EXERCISE INPUTS -
========

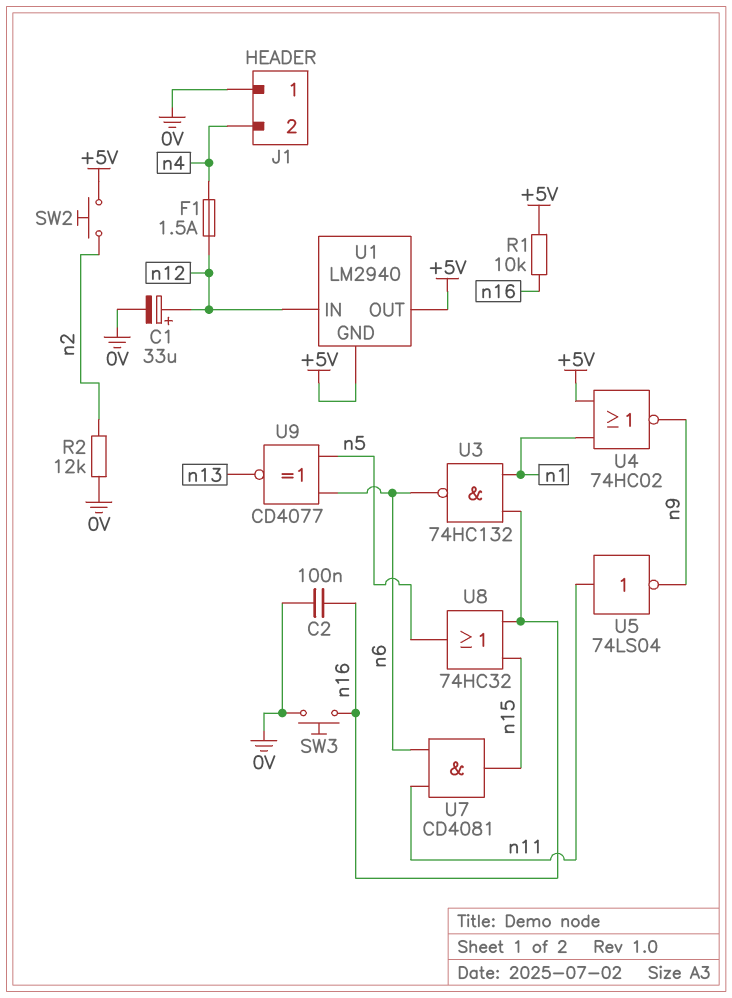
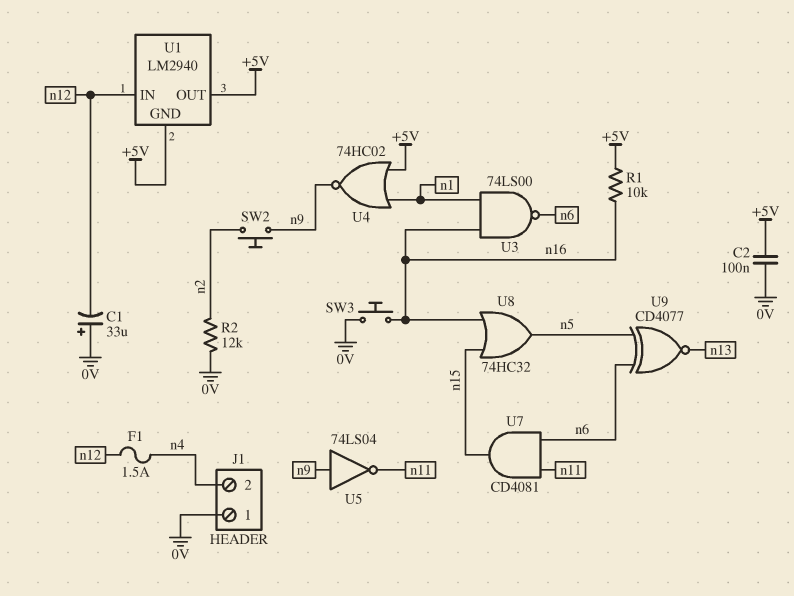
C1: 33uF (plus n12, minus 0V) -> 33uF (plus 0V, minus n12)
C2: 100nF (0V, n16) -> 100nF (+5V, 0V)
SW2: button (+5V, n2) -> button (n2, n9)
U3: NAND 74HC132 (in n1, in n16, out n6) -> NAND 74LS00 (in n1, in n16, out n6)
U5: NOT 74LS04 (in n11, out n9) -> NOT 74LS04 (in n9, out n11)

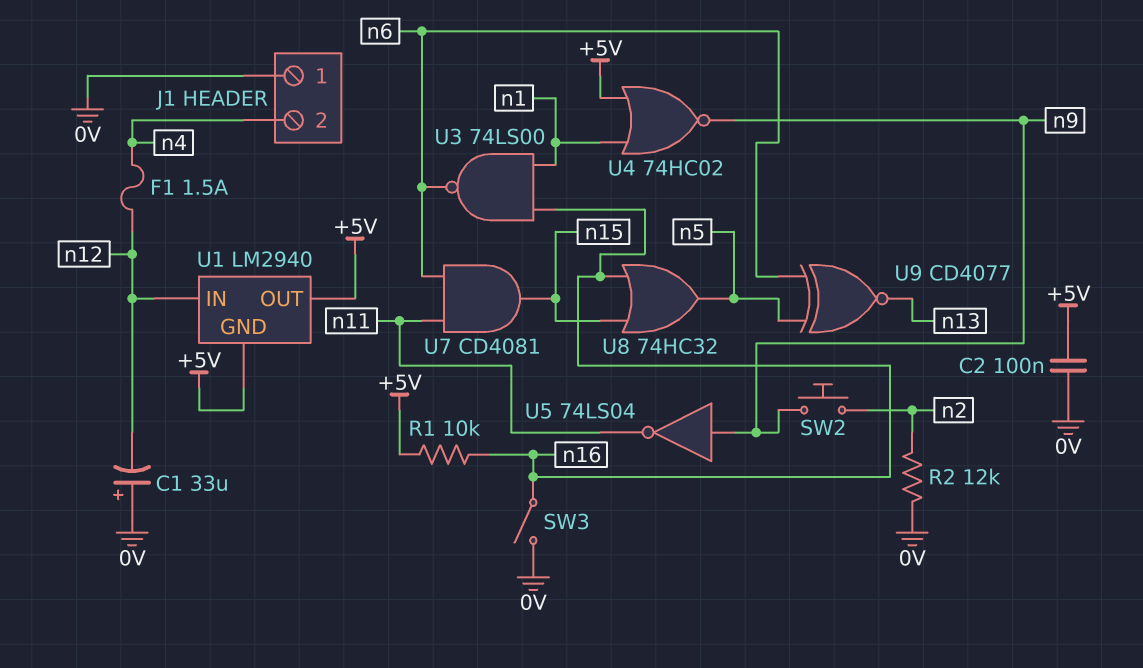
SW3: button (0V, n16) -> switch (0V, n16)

========

EXERCISE -
Would you reproduce the listing above in full and exactly, without its pictures?

RESULT FOR THIS EXERCISE -
C1: 33uF (plus n12, minus 0V) -> 33uF (plus 0V, minus n12)
C2: 100nF (0V, n16) -> 100nF (+5V, 0V)
SW2: button (+5V, n2) -> button (n2, n9)
U3: NAND 74HC132 (in n1, in n16, out n6) -> NAND 74LS00 (in n1, in n16, out n6)
U5: NOT 74LS04 (in n11, out n9) -> NOT 74LS04 (in n9, out n11)

SW3: button (0V, n16) -> switch (0V, n16)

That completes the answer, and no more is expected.